* _Work item_:
The answer must consist of every line in the records that contains the word "moved".

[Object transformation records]
+ + + +
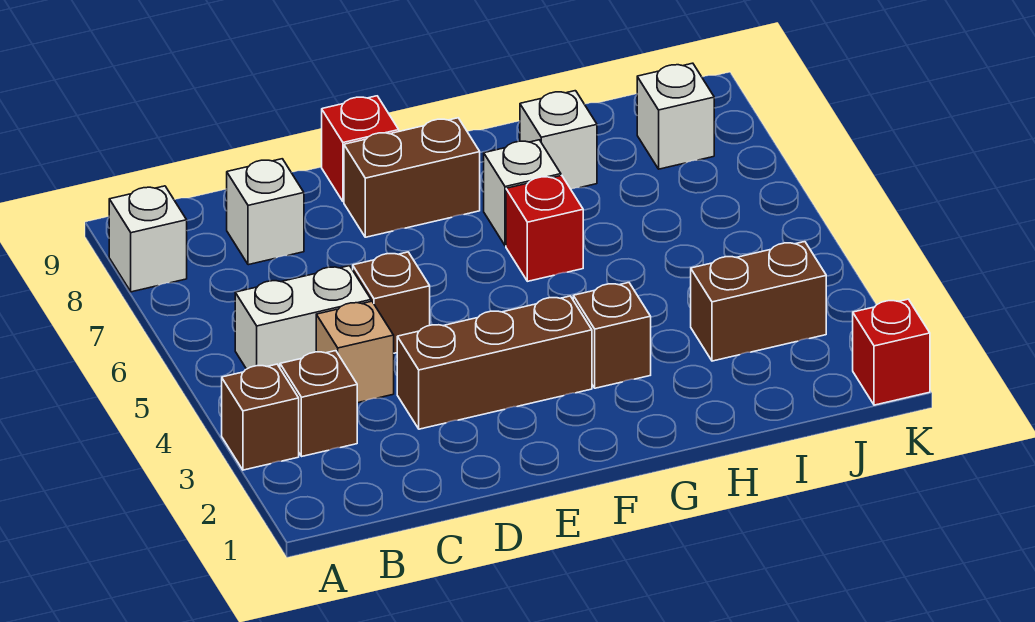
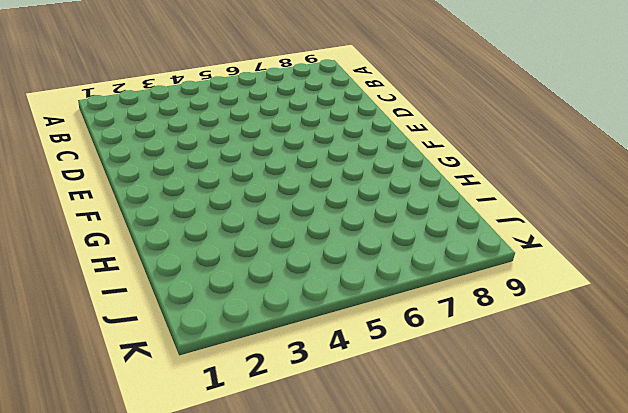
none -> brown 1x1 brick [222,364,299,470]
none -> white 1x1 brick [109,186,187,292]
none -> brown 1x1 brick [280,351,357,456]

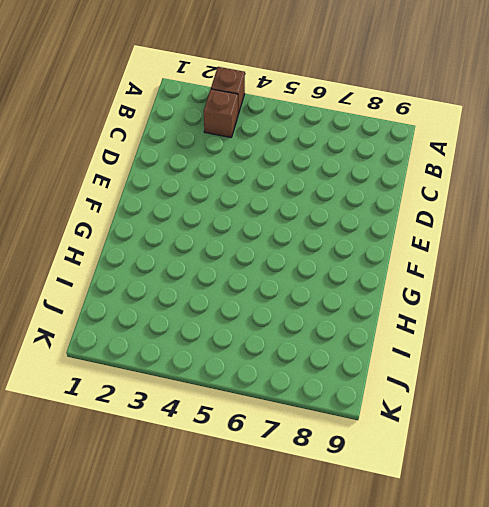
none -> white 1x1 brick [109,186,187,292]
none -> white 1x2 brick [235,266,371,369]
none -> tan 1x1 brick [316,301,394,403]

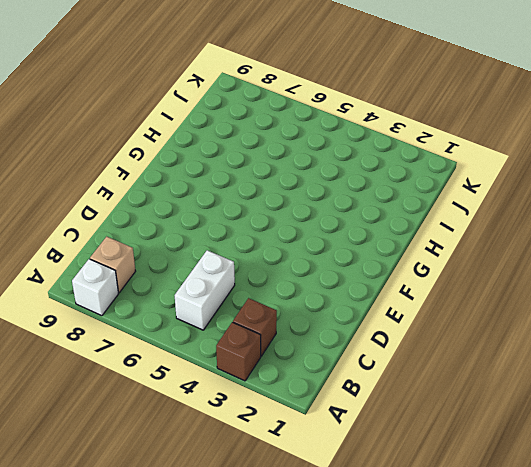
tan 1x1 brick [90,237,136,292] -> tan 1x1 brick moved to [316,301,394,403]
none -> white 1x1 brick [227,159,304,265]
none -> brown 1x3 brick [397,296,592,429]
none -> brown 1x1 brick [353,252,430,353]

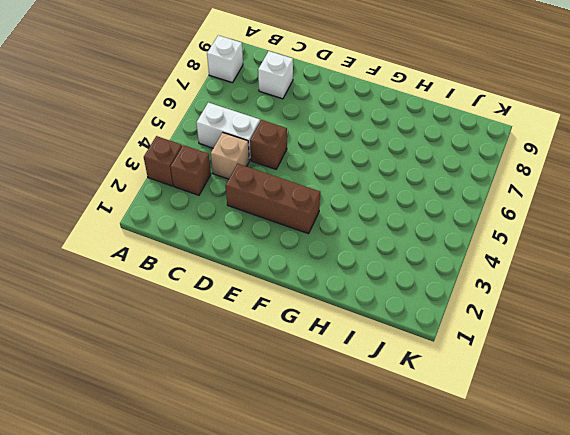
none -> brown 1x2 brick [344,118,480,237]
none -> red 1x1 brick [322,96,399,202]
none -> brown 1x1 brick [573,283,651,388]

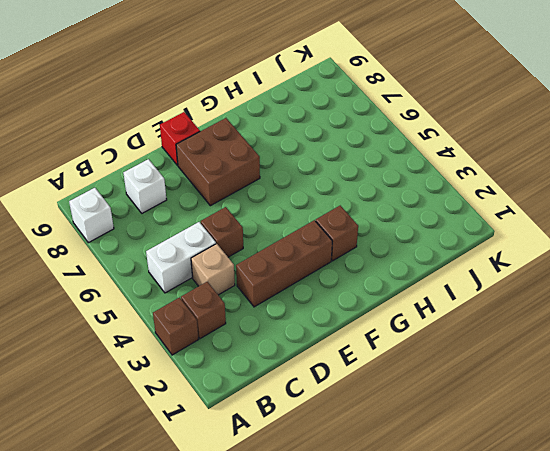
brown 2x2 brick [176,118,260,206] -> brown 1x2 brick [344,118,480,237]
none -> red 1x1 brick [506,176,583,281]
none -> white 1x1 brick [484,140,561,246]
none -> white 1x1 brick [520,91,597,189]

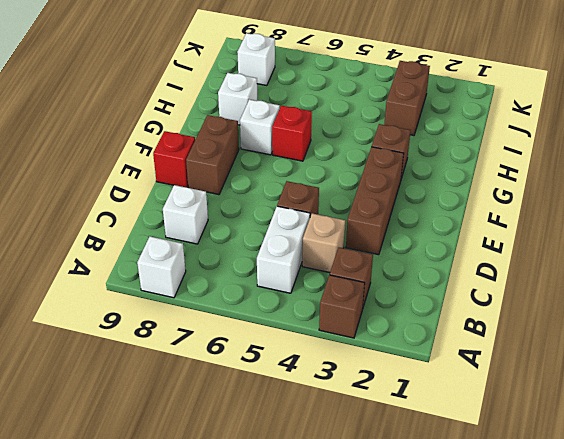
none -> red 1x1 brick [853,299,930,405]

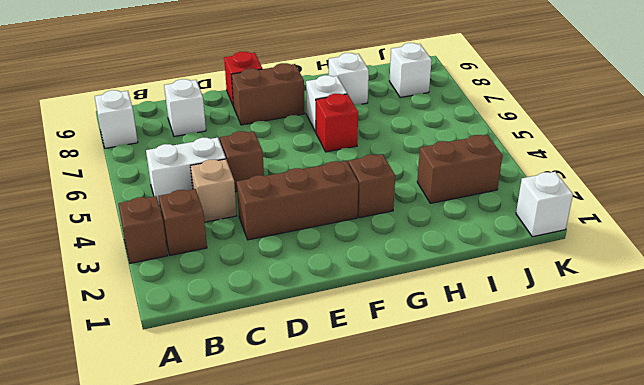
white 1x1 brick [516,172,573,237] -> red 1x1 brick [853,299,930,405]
+ + + +
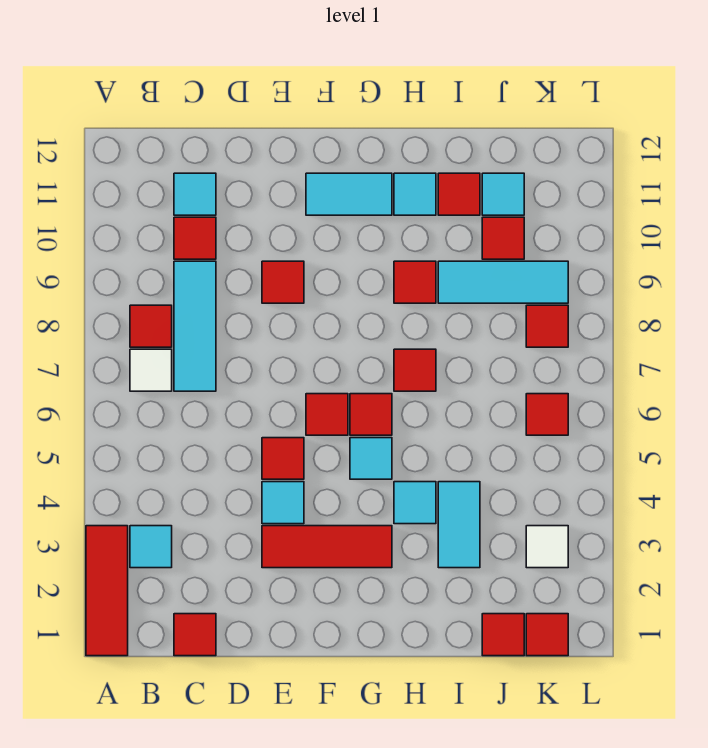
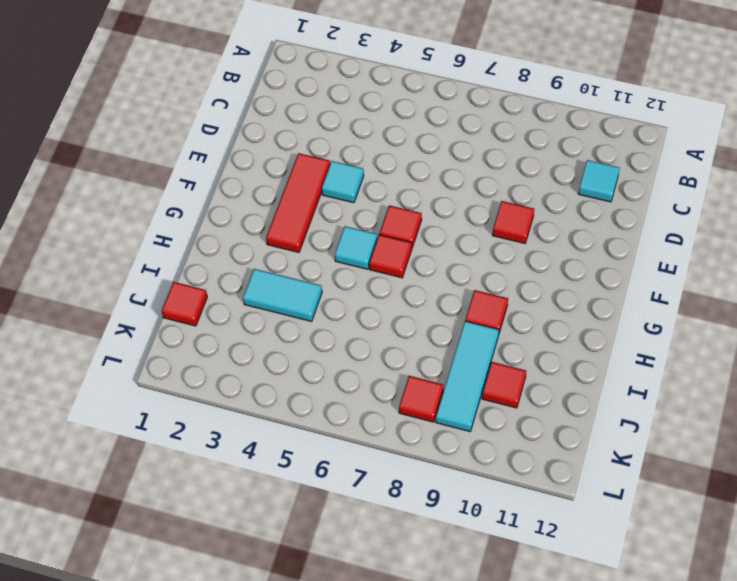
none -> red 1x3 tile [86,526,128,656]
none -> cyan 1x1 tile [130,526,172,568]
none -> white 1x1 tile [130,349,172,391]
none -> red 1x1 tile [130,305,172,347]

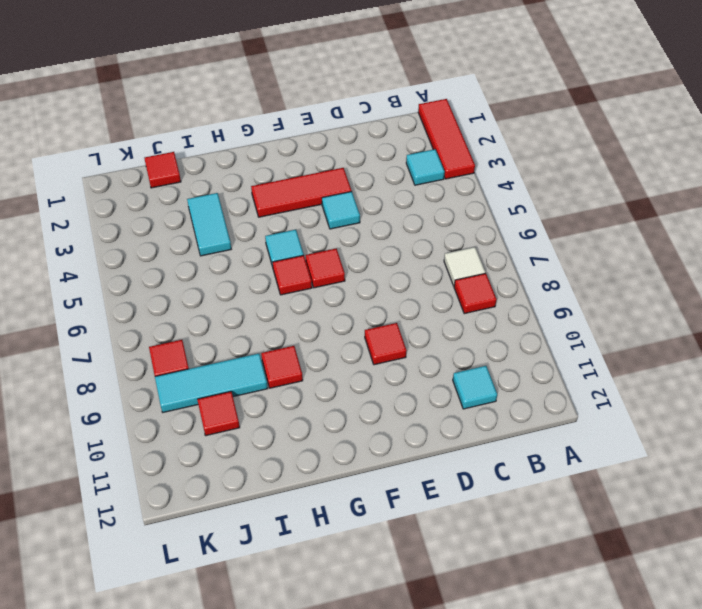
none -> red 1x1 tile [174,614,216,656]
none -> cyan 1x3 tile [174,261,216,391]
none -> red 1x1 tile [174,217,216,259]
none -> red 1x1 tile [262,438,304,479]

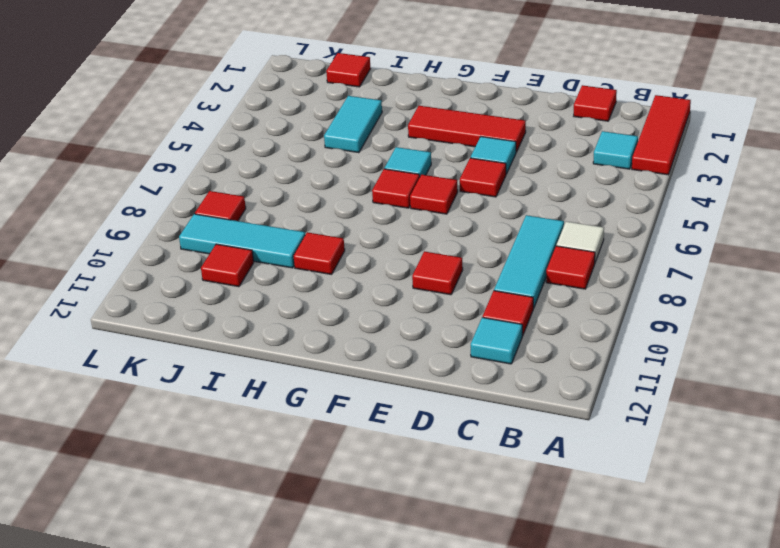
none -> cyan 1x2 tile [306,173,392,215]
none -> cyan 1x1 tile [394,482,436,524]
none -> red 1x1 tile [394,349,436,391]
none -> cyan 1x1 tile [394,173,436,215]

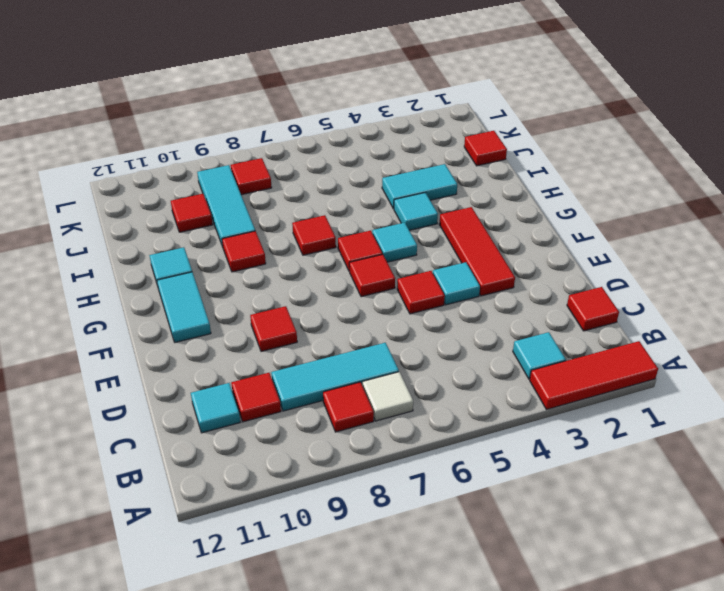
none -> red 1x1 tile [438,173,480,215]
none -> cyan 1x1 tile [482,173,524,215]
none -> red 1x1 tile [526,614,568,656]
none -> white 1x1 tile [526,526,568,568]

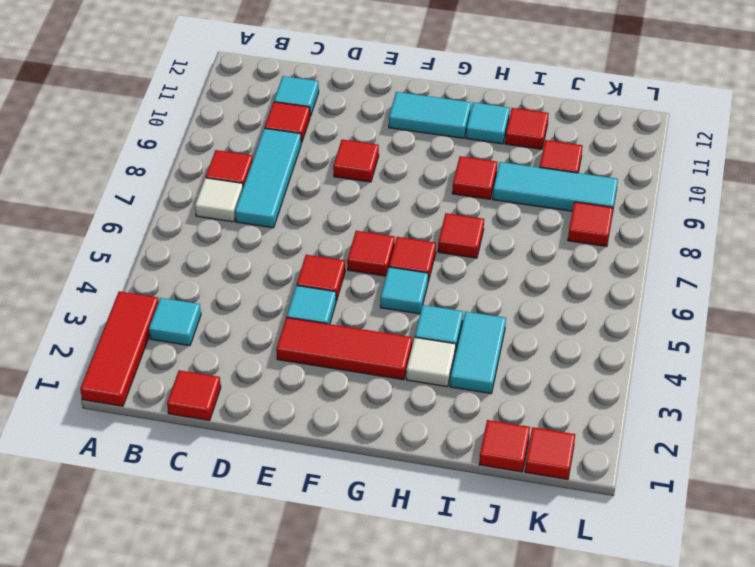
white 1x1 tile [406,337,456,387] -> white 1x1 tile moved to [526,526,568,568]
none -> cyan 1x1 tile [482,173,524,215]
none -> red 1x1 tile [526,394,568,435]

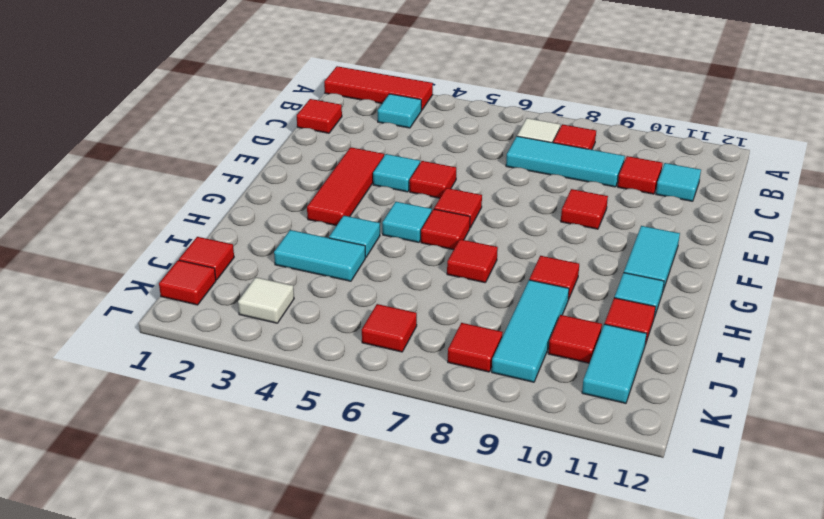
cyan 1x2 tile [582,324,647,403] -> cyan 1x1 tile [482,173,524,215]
+ + + +
* _Reply_:
tan 1x1 brick [90,237,136,292] -> tan 1x1 brick moved to [316,301,394,403]
white 1x1 tile [406,337,456,387] -> white 1x1 tile moved to [526,526,568,568]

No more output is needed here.